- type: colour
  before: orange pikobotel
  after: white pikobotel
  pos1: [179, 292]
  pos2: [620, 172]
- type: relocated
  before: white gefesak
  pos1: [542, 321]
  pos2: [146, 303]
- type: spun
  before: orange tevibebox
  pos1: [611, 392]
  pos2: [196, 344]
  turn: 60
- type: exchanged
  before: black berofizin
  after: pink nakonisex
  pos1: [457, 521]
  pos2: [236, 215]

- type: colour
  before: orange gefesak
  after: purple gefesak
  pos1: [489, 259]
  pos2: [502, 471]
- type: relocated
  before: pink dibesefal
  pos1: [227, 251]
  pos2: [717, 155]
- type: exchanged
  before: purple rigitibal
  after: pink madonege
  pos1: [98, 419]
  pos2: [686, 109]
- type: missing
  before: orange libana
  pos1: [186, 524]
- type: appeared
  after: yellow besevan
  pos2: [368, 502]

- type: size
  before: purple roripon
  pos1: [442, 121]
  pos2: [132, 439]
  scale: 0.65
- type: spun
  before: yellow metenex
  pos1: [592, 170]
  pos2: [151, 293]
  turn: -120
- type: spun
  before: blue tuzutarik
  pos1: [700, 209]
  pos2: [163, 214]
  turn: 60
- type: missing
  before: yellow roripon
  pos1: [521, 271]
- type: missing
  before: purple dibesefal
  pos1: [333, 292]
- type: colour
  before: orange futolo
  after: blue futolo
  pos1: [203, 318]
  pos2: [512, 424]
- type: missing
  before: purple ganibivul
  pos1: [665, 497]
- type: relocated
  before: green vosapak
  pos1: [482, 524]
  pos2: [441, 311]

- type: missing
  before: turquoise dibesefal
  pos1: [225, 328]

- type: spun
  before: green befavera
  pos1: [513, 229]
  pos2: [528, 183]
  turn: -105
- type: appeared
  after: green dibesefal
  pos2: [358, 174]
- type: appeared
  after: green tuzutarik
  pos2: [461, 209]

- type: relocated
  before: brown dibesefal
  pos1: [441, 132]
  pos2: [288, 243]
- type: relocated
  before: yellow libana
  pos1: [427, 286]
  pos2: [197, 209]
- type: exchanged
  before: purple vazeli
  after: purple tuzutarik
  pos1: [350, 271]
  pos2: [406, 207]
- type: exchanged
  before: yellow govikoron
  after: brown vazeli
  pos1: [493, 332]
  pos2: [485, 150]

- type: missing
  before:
_ _ _
Work request:
Go over the data and return every line that includes the word "white".

Expected answer:
  after: white pikobotel
  before: white gefesak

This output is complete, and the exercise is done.